BEGIN Data to process
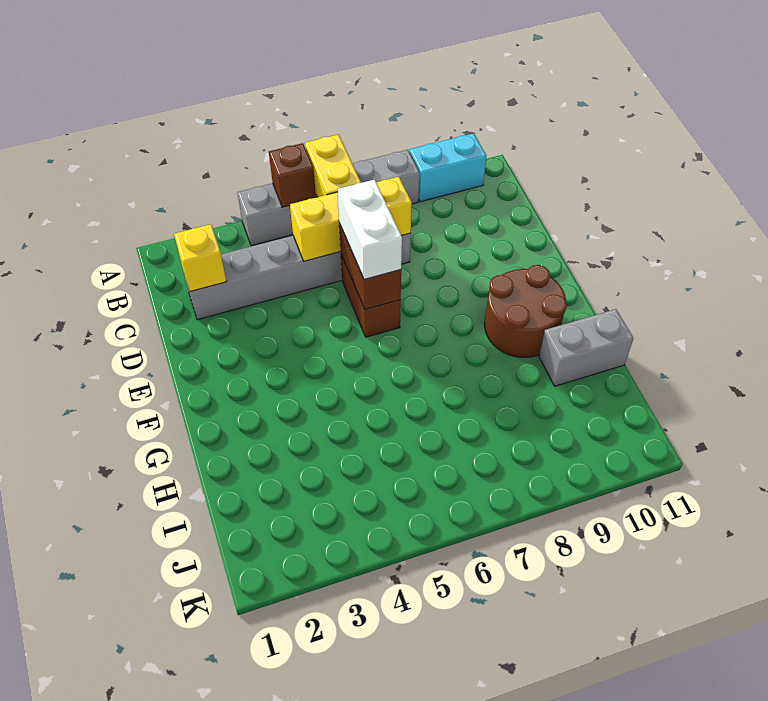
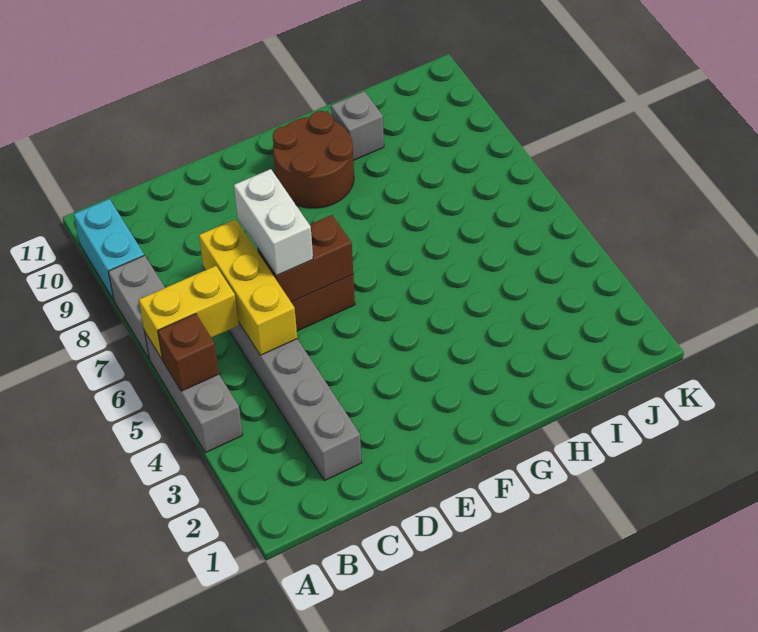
yellow brick C2 level 2 -> none
white brick D6:E6 level 3 -> white brick D6:D7 level 3
grey brick H10:H11 level 1 -> grey brick H10 level 1

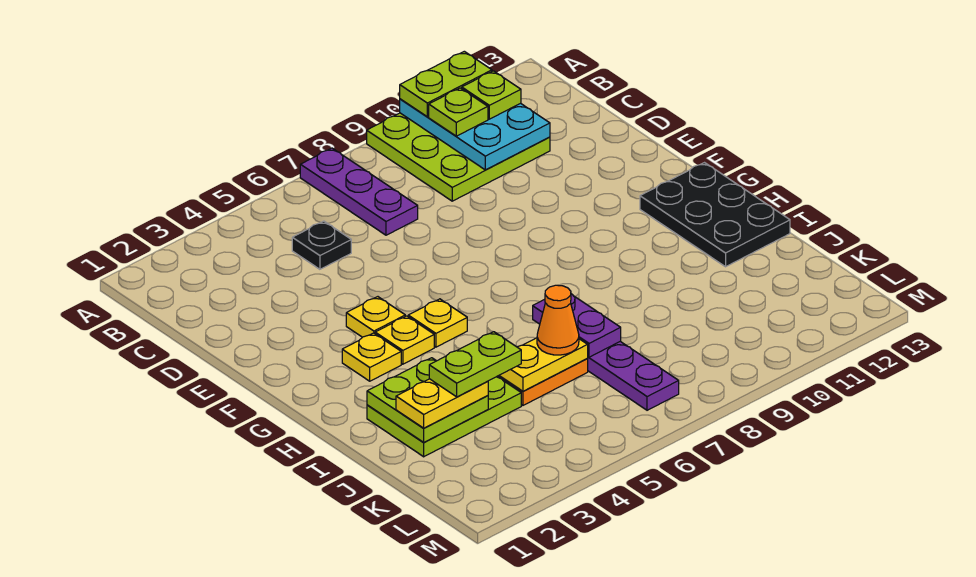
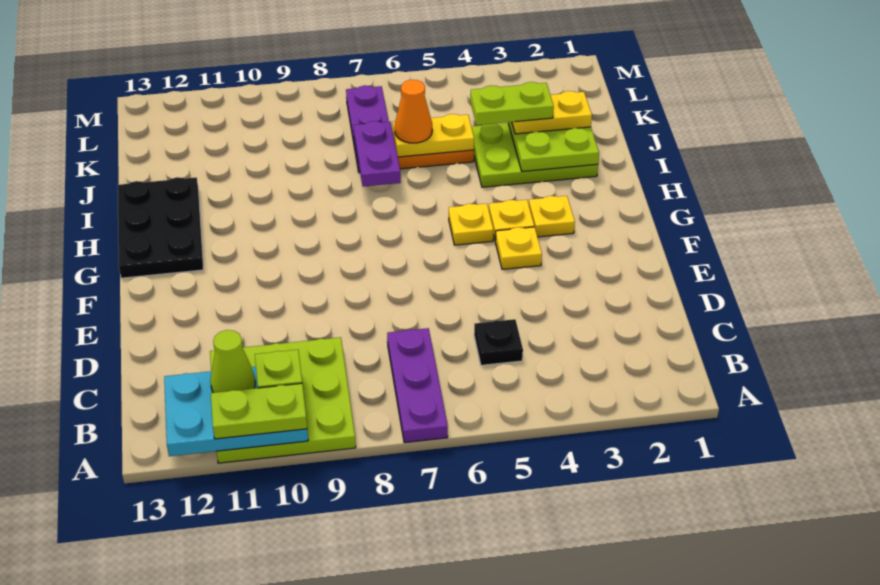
cyan plate A10:C11 level 2 -> cyan plate A10:B12 level 2
lime plate B11 level 3 -> lime cone B11 level 3

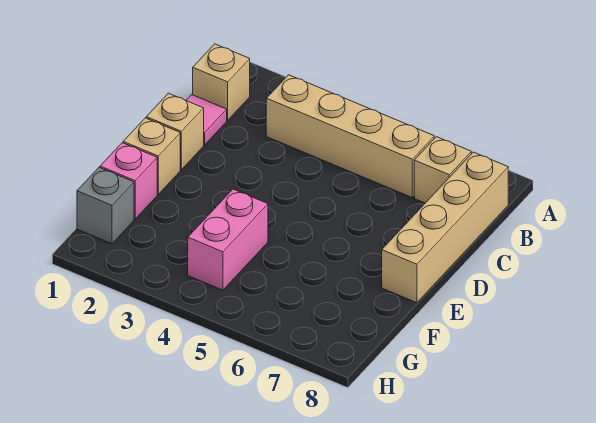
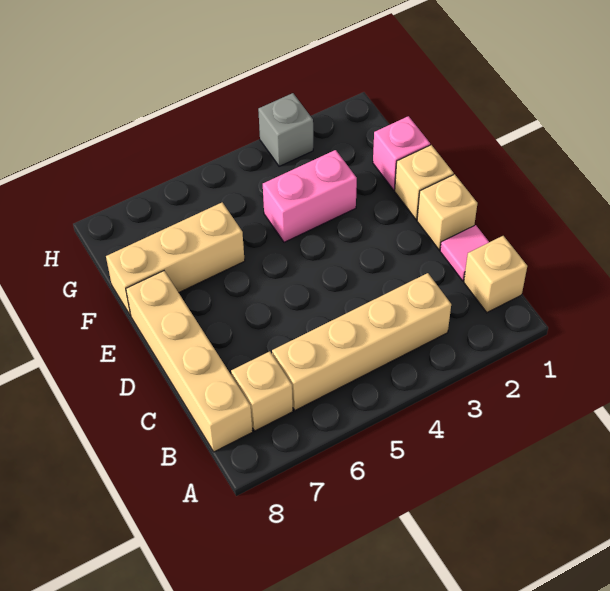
pink brick F4:G4 level 1 -> pink brick F3:F4 level 1
none -> tan brick F6:F8 level 1
grey brick G1 level 1 -> grey brick H3 level 1

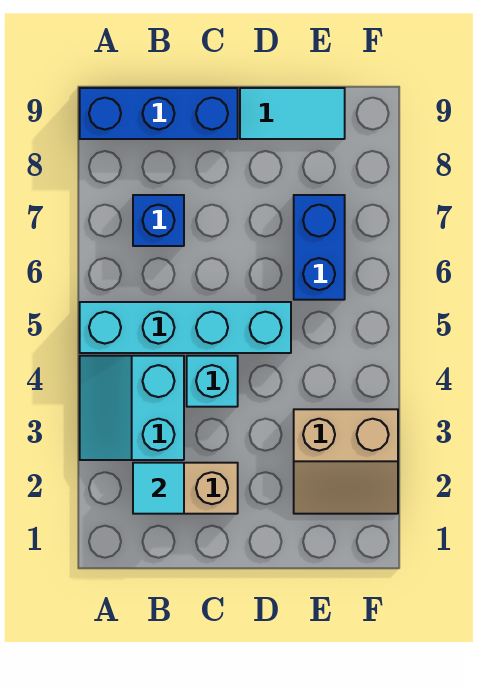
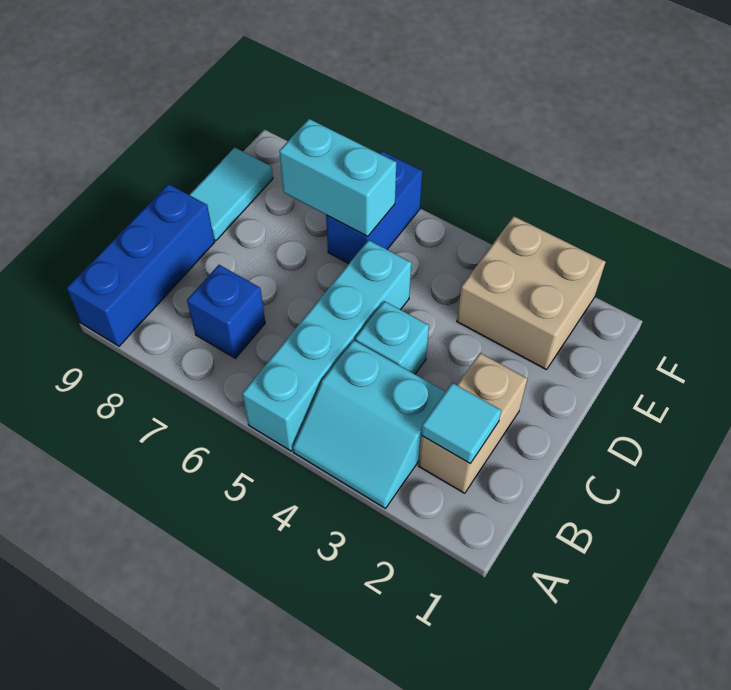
tan slope E2:F3 level 1 top 3 -> tan brick E2:F3 level 1
blue brick E6:E7 level 1 -> blue brick E6:F6 level 1
none -> cyan brick E6:E7 level 2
END Data to process
Your task —
Each line from the first line of the listing through the line with "lime plate B11" must be printed exactly, both ends included, and no picture may appear.

Your response —
yellow brick C2 level 2 -> none
white brick D6:E6 level 3 -> white brick D6:D7 level 3
grey brick H10:H11 level 1 -> grey brick H10 level 1

cyan plate A10:C11 level 2 -> cyan plate A10:B12 level 2
lime plate B11 level 3 -> lime cone B11 level 3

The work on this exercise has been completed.